## What you have to do
Copy every line of the records that includes the word "road".

Records provided section start

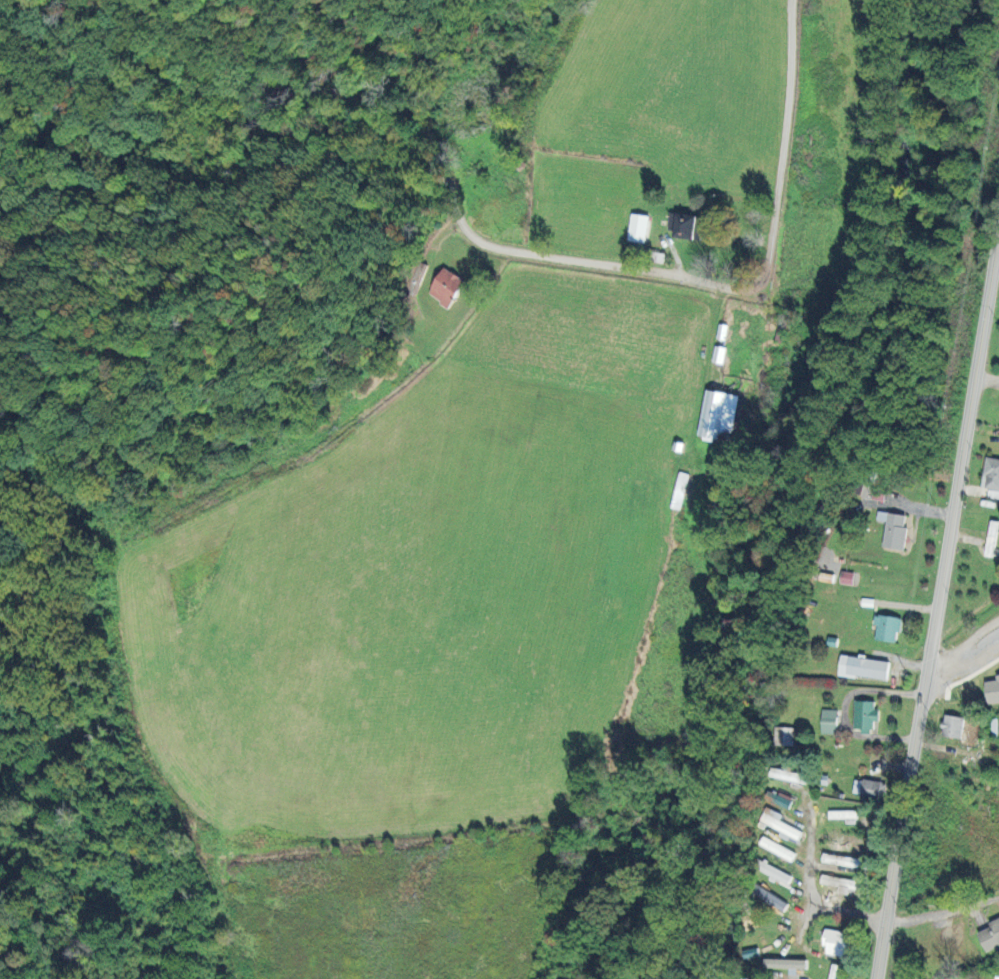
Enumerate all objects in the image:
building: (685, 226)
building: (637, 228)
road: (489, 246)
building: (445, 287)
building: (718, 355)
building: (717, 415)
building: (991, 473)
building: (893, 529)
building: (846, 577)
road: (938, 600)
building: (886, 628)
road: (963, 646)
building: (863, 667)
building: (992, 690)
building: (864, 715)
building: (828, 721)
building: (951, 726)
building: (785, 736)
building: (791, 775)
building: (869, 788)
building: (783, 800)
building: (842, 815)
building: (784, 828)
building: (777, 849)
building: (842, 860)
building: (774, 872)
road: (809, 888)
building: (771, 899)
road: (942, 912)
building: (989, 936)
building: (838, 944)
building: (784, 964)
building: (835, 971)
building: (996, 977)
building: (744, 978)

Records provided section end

## Final answer
road: (489, 246)
road: (938, 600)
road: (963, 646)
road: (809, 888)
road: (942, 912)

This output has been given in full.